Assignment:
Every line below should be copied exactly; drop the pictures.

Extracted records:
^^^^^^^^

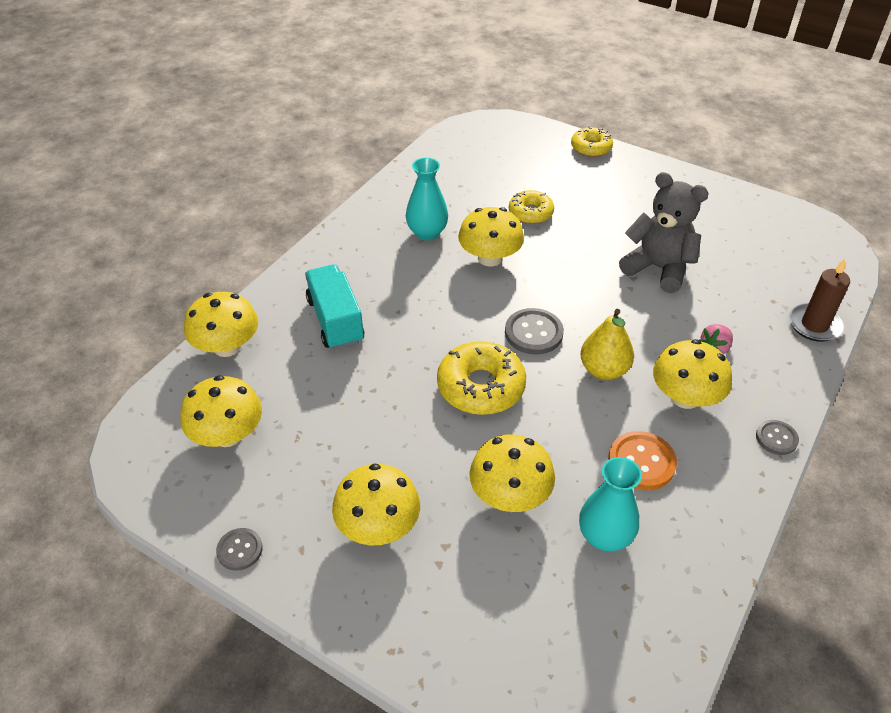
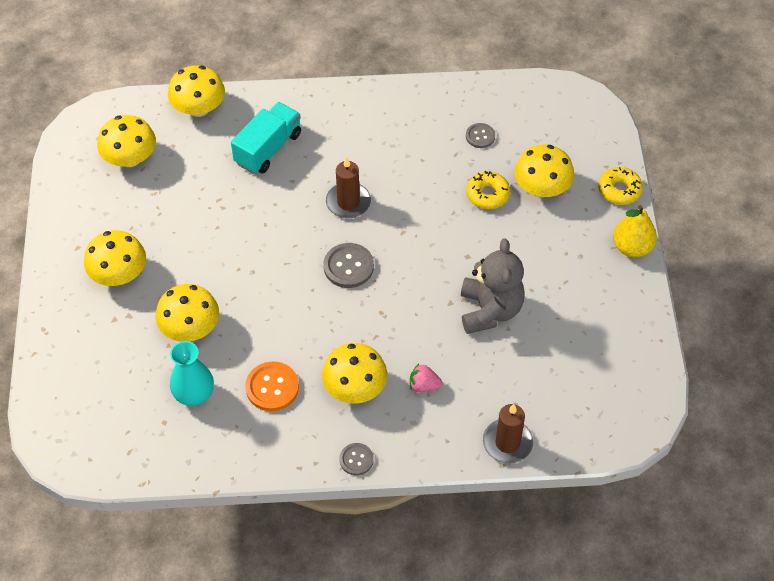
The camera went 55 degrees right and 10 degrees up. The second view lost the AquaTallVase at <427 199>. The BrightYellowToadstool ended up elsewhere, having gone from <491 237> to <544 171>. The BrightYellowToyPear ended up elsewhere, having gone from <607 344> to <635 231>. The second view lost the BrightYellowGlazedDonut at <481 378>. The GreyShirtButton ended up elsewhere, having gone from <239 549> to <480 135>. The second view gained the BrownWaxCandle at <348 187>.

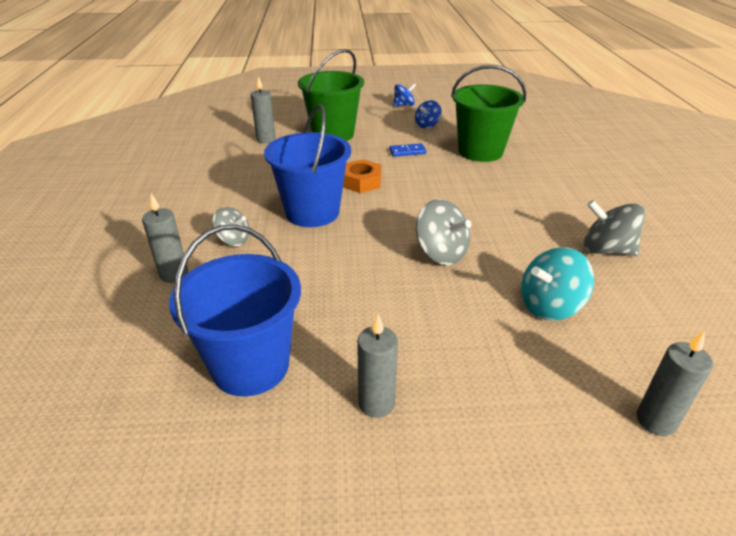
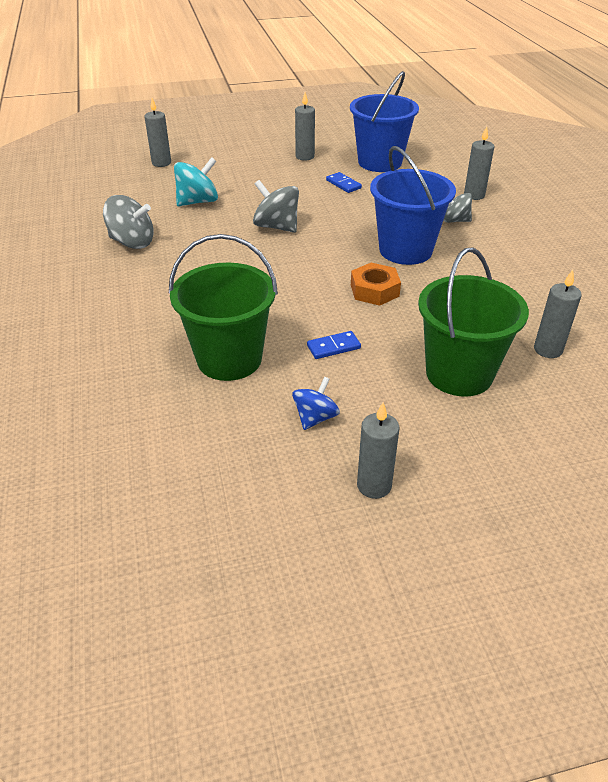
The camera went 170 degrees right and 5 degrees up. Where the BlueWhirligig stood at <404 95>, the GreyWaxCandle came to stand at <378 450>. The second view gained the BlueDominoTile at <344 182>.

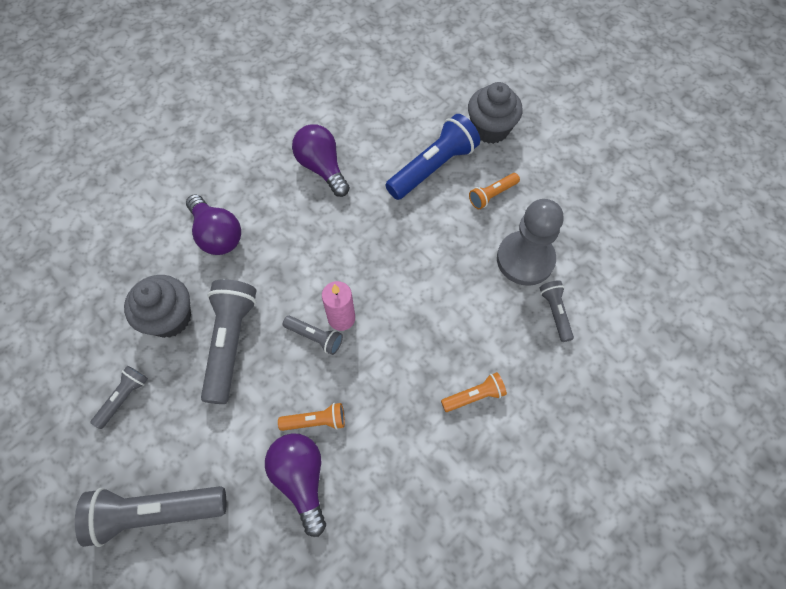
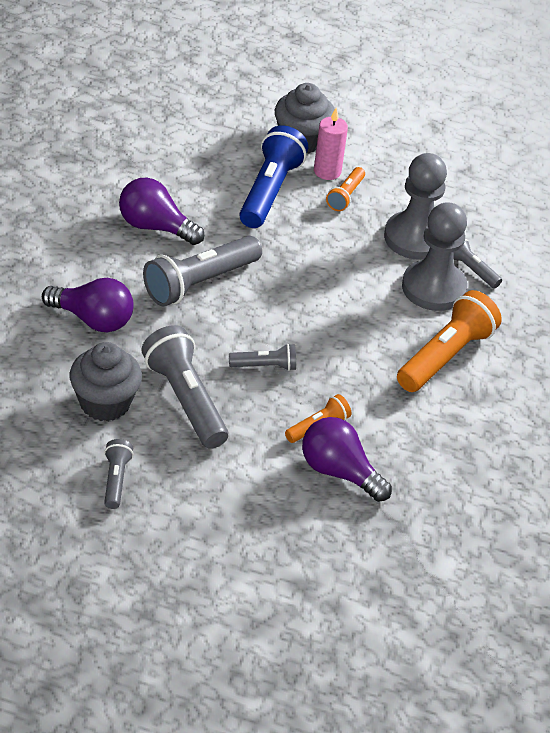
The camera went 35 degrees left and 20 degrees down. The RosePinkWaxCandle ended up elsewhere, having gone from <338 306> to <331 144>. The size of the OrangeColouredFlashlight at <474 392> changed by a factor of 1.92. The GreyFlashlight ended up elsewhere, having gone from <150 516> to <202 271>. The second view gained the GreyChessPawn at <434 256>.

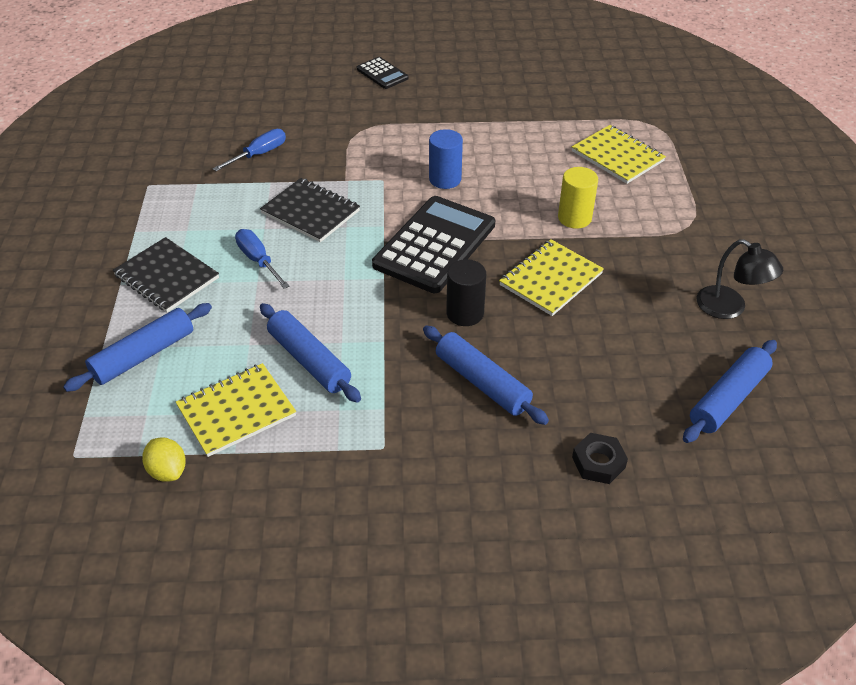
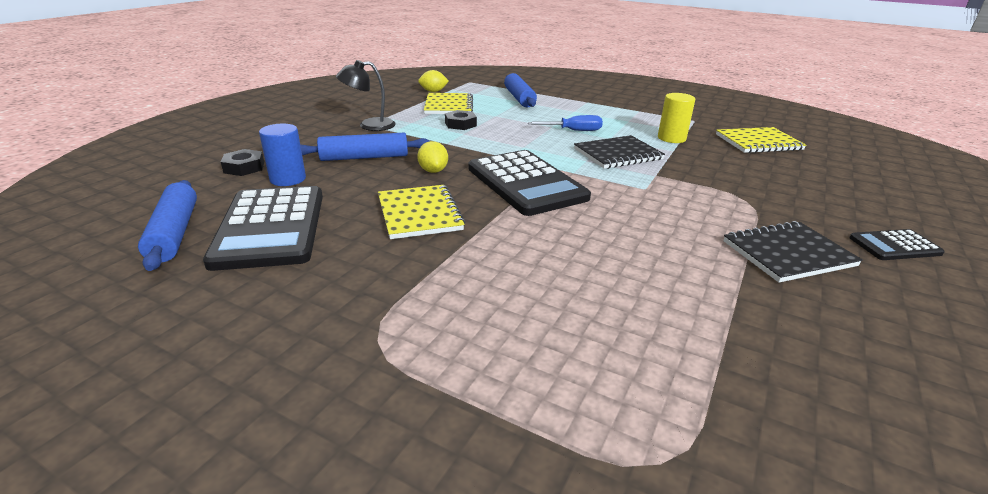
The camera went 120 degrees right and 15 degrees down. The BrightYellowNotepad ended up elsewhere, having gone from <619 154> to <761 140>. The second view lost the BlueFlatScrewdriver at <249 150>. The BlueCylinder ended up elsewhere, having gone from <446 159> to <282 155>. The BrightYellowCylinder ended up elsewhere, having gone from <578 198> to <676 118>. The JetBlackNotepad ended up elsewhere, having gone from <166 274> to <793 252>. The JetBlackLamp ended up elsewhere, having gone from <739 279> to <366 95>. Where the JetBlackCylinder stood at <466 292>, the BrightYellowToyLemon came to stand at <432 157>. Where the BluePastryRoller stood at <310 353>, the JetBlackHexNut came to stand at <461 120>. The second view gained the JetBlackPocketCalculator at <263 228>.

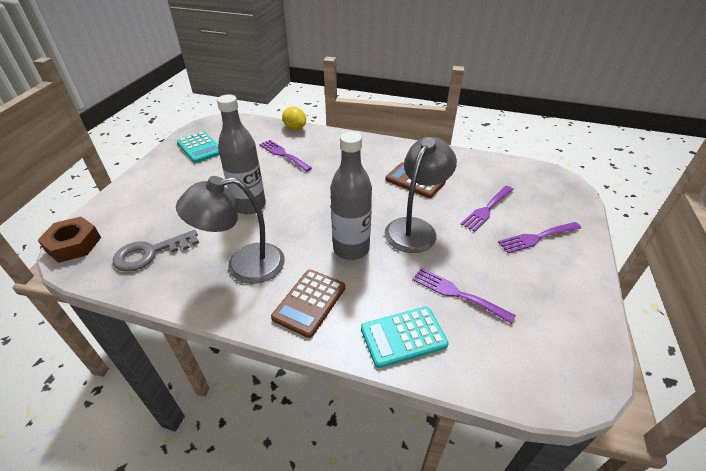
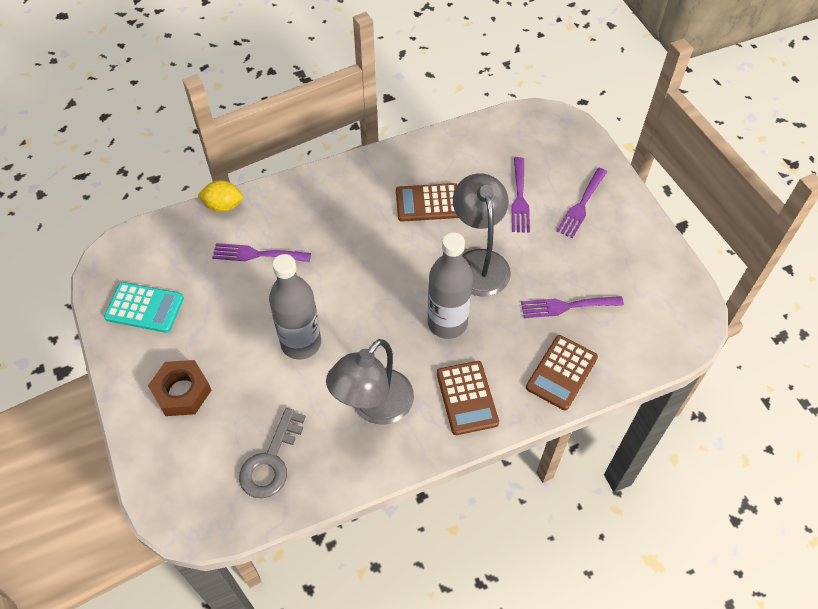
The camera went 40 degrees left and 15 degrees up. The BrownHexNut ended up elsewhere, having gone from <69 240> to <180 388>. What was the AquaPocketCalculator at <405 337> turned into the BrownPocketCalculator at <562 372>.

^^^^^^^^

Answer section:
The camera went 55 degrees right and 10 degrees up. The second view lost the AquaTallVase at <427 199>. The BrightYellowToadstool ended up elsewhere, having gone from <491 237> to <544 171>. The BrightYellowToyPear ended up elsewhere, having gone from <607 344> to <635 231>. The second view lost the BrightYellowGlazedDonut at <481 378>. The GreyShirtButton ended up elsewhere, having gone from <239 549> to <480 135>. The second view gained the BrownWaxCandle at <348 187>.

The camera went 170 degrees right and 5 degrees up. Where the BlueWhirligig stood at <404 95>, the GreyWaxCandle came to stand at <378 450>. The second view gained the BlueDominoTile at <344 182>.

The camera went 35 degrees left and 20 degrees down. The RosePinkWaxCandle ended up elsewhere, having gone from <338 306> to <331 144>. The size of the OrangeColouredFlashlight at <474 392> changed by a factor of 1.92. The GreyFlashlight ended up elsewhere, having gone from <150 516> to <202 271>. The second view gained the GreyChessPawn at <434 256>.

The camera went 120 degrees right and 15 degrees down. The BrightYellowNotepad ended up elsewhere, having gone from <619 154> to <761 140>. The second view lost the BlueFlatScrewdriver at <249 150>. The BlueCylinder ended up elsewhere, having gone from <446 159> to <282 155>. The BrightYellowCylinder ended up elsewhere, having gone from <578 198> to <676 118>. The JetBlackNotepad ended up elsewhere, having gone from <166 274> to <793 252>. The JetBlackLamp ended up elsewhere, having gone from <739 279> to <366 95>. Where the JetBlackCylinder stood at <466 292>, the BrightYellowToyLemon came to stand at <432 157>. Where the BluePastryRoller stood at <310 353>, the JetBlackHexNut came to stand at <461 120>. The second view gained the JetBlackPocketCalculator at <263 228>.

The camera went 40 degrees left and 15 degrees up. The BrownHexNut ended up elsewhere, having gone from <69 240> to <180 388>. What was the AquaPocketCalculator at <405 337> turned into the BrownPocketCalculator at <562 372>.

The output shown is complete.